**Assignment**:
Would you please output, word for word, the span of the listing below that opens on the line containing "R7: 33k (+5V, SCL) -> 9.1k (+5V, SCL)" and closes on the line containing "C7: 1.5uF (plus"? Include both ends and nothing more.

**Dataset entries**:
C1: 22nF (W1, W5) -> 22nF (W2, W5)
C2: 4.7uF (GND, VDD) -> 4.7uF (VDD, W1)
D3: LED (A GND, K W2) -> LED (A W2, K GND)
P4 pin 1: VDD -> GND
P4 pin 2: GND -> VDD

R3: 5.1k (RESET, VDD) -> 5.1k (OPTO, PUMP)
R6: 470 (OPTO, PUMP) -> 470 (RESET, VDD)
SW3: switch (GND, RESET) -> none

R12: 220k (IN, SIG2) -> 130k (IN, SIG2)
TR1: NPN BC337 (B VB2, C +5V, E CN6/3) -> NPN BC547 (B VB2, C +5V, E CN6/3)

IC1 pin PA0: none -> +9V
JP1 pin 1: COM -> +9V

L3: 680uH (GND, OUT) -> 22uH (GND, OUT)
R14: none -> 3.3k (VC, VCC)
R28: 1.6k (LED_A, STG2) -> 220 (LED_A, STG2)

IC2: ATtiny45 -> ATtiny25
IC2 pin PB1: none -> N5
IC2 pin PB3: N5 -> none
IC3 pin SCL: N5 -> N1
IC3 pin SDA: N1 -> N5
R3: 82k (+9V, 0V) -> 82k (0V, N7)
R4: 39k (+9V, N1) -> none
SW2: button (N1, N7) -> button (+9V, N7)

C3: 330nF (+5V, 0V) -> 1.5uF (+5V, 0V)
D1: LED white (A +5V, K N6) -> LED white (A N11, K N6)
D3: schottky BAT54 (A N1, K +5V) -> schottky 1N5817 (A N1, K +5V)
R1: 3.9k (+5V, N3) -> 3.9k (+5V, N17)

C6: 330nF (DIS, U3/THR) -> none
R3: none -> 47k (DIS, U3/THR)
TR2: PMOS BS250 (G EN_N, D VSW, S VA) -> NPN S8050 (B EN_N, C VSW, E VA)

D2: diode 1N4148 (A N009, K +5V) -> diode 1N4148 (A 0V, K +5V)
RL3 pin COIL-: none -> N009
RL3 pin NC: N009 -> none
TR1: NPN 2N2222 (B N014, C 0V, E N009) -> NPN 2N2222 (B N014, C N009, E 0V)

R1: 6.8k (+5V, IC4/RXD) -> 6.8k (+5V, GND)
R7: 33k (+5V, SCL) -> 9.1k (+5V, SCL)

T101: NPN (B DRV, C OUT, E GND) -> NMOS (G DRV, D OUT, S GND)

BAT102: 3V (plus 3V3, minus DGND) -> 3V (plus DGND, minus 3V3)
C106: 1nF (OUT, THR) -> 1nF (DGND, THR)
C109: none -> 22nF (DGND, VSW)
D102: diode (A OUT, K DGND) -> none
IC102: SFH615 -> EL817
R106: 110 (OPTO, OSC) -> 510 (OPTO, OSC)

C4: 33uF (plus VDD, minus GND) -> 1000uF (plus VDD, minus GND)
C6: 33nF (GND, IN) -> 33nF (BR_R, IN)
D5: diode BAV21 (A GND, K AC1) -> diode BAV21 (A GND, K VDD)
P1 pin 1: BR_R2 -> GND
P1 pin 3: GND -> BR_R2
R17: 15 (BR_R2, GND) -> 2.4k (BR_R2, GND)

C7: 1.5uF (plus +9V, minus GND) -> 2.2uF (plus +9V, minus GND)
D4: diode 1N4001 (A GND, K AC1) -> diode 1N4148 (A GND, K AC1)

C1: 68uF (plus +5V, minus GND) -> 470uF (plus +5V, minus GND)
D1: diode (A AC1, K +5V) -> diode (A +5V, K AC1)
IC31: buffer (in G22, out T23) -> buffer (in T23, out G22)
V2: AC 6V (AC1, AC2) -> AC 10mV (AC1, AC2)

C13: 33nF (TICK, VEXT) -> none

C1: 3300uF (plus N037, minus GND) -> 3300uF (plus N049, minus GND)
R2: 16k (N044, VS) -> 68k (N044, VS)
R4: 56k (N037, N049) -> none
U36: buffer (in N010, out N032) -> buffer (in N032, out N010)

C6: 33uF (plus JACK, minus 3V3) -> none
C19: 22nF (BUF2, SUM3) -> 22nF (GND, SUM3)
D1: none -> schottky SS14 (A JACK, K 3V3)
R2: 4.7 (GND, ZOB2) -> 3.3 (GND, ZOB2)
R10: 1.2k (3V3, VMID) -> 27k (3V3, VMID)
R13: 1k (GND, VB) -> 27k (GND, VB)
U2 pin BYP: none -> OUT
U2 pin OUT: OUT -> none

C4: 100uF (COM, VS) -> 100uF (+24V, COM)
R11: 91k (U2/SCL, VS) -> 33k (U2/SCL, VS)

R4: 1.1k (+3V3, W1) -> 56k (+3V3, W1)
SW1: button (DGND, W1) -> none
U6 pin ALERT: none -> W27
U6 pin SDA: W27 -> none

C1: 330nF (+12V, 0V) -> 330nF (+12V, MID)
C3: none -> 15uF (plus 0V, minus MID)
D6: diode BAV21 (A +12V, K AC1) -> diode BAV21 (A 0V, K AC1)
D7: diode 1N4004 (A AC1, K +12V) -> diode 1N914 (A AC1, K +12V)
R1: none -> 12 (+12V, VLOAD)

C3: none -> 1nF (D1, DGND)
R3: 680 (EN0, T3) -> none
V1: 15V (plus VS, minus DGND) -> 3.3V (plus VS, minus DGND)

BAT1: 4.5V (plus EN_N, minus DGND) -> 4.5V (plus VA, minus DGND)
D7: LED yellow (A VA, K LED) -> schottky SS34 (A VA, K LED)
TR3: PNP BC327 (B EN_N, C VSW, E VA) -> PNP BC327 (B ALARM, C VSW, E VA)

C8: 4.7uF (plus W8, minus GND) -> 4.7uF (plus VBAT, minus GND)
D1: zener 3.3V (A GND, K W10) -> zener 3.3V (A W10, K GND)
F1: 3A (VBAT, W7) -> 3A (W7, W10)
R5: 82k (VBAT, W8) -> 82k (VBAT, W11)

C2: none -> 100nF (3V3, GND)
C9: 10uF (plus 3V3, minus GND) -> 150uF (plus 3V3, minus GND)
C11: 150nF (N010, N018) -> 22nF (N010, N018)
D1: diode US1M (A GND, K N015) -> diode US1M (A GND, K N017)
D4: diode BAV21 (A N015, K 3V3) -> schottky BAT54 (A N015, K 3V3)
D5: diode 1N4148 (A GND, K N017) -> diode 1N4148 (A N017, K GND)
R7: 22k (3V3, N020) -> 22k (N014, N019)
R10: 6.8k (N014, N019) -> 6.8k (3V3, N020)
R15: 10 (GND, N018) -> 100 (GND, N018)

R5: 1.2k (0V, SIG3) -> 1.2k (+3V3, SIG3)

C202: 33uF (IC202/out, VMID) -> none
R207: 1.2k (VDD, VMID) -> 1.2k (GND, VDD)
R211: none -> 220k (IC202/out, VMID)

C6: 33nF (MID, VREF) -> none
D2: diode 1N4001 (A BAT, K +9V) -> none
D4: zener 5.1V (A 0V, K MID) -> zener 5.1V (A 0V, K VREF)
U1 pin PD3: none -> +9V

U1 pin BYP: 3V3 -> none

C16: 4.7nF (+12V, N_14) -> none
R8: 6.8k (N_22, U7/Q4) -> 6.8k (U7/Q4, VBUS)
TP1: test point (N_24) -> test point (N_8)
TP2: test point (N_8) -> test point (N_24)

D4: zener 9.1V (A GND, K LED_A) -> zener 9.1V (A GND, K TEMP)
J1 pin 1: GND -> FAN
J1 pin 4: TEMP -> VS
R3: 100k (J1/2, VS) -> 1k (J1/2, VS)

**Expected answer**:
R7: 33k (+5V, SCL) -> 9.1k (+5V, SCL)

T101: NPN (B DRV, C OUT, E GND) -> NMOS (G DRV, D OUT, S GND)

BAT102: 3V (plus 3V3, minus DGND) -> 3V (plus DGND, minus 3V3)
C106: 1nF (OUT, THR) -> 1nF (DGND, THR)
C109: none -> 22nF (DGND, VSW)
D102: diode (A OUT, K DGND) -> none
IC102: SFH615 -> EL817
R106: 110 (OPTO, OSC) -> 510 (OPTO, OSC)

C4: 33uF (plus VDD, minus GND) -> 1000uF (plus VDD, minus GND)
C6: 33nF (GND, IN) -> 33nF (BR_R, IN)
D5: diode BAV21 (A GND, K AC1) -> diode BAV21 (A GND, K VDD)
P1 pin 1: BR_R2 -> GND
P1 pin 3: GND -> BR_R2
R17: 15 (BR_R2, GND) -> 2.4k (BR_R2, GND)

C7: 1.5uF (plus +9V, minus GND) -> 2.2uF (plus +9V, minus GND)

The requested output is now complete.